● How to complete this task: Copy out every line of the material below, character for character, apart from the pictures.

● The data:

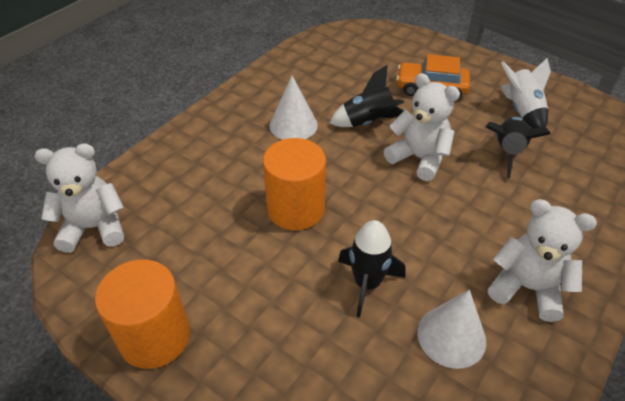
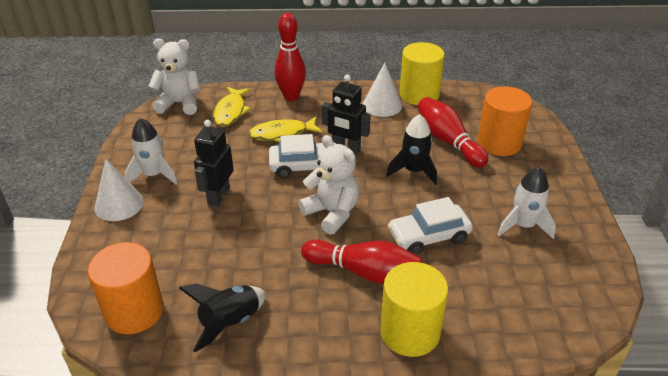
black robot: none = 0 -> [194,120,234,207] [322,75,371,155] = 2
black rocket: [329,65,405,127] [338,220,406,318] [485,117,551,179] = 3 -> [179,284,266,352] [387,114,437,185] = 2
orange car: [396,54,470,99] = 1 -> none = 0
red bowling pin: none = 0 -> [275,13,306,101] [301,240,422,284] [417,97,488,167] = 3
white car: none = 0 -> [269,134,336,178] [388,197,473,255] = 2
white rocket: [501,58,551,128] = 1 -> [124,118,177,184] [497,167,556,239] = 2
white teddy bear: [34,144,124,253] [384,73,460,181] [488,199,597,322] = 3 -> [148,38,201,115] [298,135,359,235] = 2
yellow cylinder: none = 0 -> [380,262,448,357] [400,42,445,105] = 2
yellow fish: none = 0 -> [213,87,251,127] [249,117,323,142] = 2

● Written response:
black robot: none = 0 -> [194,120,234,207] [322,75,371,155] = 2
black rocket: [329,65,405,127] [338,220,406,318] [485,117,551,179] = 3 -> [179,284,266,352] [387,114,437,185] = 2
orange car: [396,54,470,99] = 1 -> none = 0
red bowling pin: none = 0 -> [275,13,306,101] [301,240,422,284] [417,97,488,167] = 3
white car: none = 0 -> [269,134,336,178] [388,197,473,255] = 2
white rocket: [501,58,551,128] = 1 -> [124,118,177,184] [497,167,556,239] = 2
white teddy bear: [34,144,124,253] [384,73,460,181] [488,199,597,322] = 3 -> [148,38,201,115] [298,135,359,235] = 2
yellow cylinder: none = 0 -> [380,262,448,357] [400,42,445,105] = 2
yellow fish: none = 0 -> [213,87,251,127] [249,117,323,142] = 2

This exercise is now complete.